> Exercise material:
▼

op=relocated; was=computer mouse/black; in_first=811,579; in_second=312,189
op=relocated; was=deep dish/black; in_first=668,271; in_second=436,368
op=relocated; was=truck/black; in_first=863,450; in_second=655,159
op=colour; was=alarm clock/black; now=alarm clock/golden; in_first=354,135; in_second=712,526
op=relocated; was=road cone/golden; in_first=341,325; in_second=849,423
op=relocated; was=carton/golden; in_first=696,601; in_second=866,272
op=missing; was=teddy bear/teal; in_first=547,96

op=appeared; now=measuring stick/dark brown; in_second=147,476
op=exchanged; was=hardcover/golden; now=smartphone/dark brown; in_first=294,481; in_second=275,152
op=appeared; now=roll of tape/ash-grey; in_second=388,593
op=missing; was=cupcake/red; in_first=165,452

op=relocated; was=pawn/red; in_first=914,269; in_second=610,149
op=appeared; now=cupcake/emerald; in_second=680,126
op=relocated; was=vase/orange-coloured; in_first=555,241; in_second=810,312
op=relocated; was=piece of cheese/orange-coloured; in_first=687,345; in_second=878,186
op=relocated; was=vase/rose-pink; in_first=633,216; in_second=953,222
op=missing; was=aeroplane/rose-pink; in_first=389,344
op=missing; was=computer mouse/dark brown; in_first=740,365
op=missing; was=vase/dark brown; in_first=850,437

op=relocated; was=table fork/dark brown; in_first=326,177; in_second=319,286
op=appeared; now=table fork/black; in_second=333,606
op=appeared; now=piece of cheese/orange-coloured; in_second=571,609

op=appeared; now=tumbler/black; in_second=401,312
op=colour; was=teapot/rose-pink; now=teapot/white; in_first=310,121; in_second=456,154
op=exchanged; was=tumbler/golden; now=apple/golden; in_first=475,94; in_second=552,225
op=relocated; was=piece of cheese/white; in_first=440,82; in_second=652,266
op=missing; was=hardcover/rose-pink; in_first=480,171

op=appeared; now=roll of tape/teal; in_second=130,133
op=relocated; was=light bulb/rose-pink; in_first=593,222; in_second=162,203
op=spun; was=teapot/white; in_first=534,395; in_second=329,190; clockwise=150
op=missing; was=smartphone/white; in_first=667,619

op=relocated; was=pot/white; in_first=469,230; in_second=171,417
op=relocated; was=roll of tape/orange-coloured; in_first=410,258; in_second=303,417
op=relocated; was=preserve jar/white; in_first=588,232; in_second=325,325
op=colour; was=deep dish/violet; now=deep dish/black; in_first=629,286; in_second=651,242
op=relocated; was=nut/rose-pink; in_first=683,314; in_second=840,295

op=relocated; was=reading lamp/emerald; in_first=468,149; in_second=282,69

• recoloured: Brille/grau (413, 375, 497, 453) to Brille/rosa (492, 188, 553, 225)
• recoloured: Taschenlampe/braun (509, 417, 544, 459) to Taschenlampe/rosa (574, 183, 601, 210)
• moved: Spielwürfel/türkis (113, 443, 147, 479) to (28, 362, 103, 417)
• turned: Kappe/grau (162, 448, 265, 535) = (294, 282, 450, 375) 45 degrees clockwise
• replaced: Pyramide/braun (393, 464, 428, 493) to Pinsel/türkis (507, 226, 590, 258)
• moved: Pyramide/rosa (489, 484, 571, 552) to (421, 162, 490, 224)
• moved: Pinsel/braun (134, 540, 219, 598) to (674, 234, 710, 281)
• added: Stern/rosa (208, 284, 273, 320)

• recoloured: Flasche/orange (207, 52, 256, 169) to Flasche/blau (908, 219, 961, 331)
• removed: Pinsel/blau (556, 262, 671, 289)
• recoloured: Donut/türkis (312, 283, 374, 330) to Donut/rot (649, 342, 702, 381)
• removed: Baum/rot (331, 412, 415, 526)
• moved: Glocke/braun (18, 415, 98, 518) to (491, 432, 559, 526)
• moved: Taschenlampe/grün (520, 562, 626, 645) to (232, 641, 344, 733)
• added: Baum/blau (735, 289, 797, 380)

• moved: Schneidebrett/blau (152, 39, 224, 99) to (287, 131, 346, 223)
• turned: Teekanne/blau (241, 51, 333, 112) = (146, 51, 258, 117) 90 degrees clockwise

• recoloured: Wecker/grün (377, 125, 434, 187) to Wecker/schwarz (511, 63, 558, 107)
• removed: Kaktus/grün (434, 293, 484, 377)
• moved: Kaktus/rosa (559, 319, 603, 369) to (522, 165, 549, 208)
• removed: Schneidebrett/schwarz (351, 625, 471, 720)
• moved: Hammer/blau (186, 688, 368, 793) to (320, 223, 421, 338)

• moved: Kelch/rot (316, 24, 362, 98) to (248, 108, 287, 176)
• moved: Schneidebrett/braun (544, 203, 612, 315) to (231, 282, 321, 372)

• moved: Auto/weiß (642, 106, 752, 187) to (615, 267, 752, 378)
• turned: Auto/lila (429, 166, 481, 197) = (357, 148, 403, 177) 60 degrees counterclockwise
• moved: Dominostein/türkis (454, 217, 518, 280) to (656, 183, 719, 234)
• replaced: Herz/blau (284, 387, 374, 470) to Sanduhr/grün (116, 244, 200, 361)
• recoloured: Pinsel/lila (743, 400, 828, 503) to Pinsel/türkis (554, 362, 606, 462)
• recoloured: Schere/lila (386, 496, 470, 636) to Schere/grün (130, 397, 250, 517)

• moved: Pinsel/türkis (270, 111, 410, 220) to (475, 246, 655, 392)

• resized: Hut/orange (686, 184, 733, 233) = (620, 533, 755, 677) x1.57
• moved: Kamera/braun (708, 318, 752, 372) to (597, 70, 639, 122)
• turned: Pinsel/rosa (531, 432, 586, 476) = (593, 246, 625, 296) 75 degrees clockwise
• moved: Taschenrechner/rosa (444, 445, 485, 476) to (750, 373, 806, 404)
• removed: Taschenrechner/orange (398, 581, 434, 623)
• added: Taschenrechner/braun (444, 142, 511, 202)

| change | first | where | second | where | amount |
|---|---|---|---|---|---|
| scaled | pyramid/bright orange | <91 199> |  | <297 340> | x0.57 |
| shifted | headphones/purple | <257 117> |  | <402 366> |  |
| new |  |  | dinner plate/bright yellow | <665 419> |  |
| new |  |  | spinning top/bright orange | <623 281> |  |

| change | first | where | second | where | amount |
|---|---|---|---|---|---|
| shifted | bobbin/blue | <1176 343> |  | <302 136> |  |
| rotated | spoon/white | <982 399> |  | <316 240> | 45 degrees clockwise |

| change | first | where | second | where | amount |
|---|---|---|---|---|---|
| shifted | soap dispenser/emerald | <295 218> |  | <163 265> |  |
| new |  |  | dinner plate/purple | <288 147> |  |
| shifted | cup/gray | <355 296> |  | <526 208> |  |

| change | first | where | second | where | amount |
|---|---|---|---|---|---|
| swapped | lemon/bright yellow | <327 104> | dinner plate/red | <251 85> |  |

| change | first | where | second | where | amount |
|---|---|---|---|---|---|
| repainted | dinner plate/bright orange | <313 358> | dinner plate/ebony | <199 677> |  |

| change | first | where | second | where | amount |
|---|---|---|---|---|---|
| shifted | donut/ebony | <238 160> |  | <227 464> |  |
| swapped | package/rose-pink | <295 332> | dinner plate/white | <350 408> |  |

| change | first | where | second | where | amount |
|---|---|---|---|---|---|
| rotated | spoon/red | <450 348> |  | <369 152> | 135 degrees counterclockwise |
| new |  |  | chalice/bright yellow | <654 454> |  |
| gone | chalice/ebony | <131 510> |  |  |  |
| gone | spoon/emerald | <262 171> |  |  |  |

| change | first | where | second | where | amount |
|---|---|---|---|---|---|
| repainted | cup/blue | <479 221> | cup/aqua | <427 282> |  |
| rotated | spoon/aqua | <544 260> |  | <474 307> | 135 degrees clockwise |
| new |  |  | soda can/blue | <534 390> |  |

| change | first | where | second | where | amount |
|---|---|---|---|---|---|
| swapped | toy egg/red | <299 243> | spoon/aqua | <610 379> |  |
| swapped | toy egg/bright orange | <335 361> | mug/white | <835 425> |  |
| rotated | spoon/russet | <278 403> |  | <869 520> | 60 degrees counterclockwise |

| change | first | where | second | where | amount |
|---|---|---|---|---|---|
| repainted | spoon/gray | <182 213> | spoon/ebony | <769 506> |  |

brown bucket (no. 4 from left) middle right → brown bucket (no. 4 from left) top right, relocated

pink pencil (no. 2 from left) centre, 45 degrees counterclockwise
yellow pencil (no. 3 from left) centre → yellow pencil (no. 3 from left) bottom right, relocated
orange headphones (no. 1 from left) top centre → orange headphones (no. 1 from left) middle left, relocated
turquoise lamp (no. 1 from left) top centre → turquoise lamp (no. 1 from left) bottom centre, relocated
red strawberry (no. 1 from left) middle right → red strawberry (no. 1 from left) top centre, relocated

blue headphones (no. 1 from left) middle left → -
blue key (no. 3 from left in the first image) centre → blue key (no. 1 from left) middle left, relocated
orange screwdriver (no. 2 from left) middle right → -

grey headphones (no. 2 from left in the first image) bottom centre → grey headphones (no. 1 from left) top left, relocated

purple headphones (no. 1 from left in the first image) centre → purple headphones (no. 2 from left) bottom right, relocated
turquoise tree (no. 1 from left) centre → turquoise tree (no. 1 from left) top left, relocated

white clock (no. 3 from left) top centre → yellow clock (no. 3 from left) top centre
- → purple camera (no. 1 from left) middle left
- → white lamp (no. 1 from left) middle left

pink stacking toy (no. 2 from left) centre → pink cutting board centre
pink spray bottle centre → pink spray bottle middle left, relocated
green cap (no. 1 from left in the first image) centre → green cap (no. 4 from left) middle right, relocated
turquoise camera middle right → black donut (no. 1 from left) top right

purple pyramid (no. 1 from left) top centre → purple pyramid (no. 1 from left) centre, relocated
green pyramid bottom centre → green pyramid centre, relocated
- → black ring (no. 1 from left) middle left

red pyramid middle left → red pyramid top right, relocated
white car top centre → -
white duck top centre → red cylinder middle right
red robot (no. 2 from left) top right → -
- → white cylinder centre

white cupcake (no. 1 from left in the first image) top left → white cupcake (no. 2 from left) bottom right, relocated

▲

The answer must consist solely of the lines from the first line of the data to the line holding "op=relocated; was=carton/golden; in_first=696,601;", each given again exactly.

op=relocated; was=computer mouse/black; in_first=811,579; in_second=312,189
op=relocated; was=deep dish/black; in_first=668,271; in_second=436,368
op=relocated; was=truck/black; in_first=863,450; in_second=655,159
op=colour; was=alarm clock/black; now=alarm clock/golden; in_first=354,135; in_second=712,526
op=relocated; was=road cone/golden; in_first=341,325; in_second=849,423
op=relocated; was=carton/golden; in_first=696,601; in_second=866,272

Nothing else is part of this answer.